▶ [TASK ITEM] When you copy the entries, omit the images and keep every word as it is.

▶ [AVAILABLE DATA]
=== Section Start ===
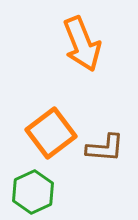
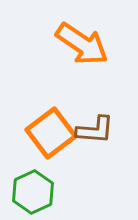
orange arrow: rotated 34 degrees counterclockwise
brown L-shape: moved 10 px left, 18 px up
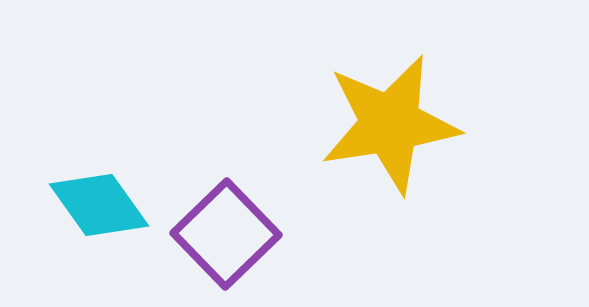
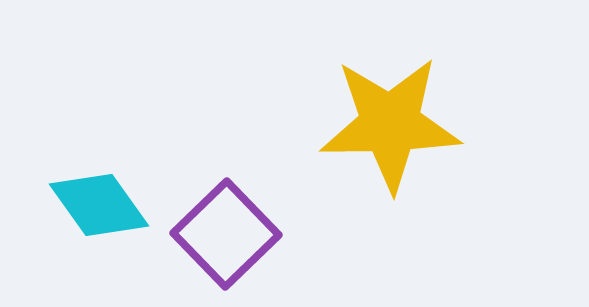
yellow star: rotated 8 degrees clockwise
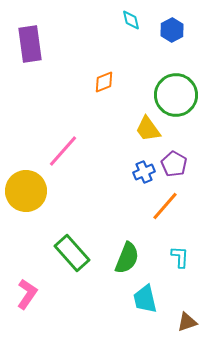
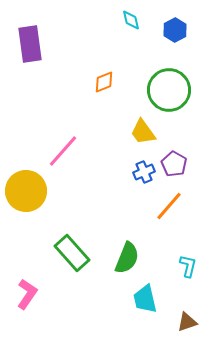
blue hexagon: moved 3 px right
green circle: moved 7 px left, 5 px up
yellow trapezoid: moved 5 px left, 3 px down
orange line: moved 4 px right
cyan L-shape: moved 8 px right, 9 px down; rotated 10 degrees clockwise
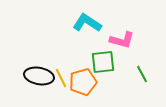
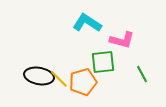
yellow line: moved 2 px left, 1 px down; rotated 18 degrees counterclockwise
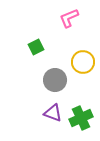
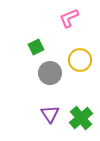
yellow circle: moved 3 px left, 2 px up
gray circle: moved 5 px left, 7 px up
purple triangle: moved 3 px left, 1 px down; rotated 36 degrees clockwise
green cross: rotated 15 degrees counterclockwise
=== Section End ===
▶ [ANSWER TO THE EXERCISE]
orange arrow: rotated 34 degrees counterclockwise
brown L-shape: moved 10 px left, 18 px up
yellow star: rotated 8 degrees clockwise
blue hexagon: moved 3 px right
green circle: moved 7 px left, 5 px up
yellow trapezoid: moved 5 px left, 3 px down
orange line: moved 4 px right
cyan L-shape: moved 8 px right, 9 px down; rotated 10 degrees clockwise
yellow line: moved 2 px left, 1 px down; rotated 18 degrees counterclockwise
yellow circle: moved 3 px left, 2 px up
gray circle: moved 5 px left, 7 px up
purple triangle: moved 3 px left, 1 px down; rotated 36 degrees clockwise
green cross: rotated 15 degrees counterclockwise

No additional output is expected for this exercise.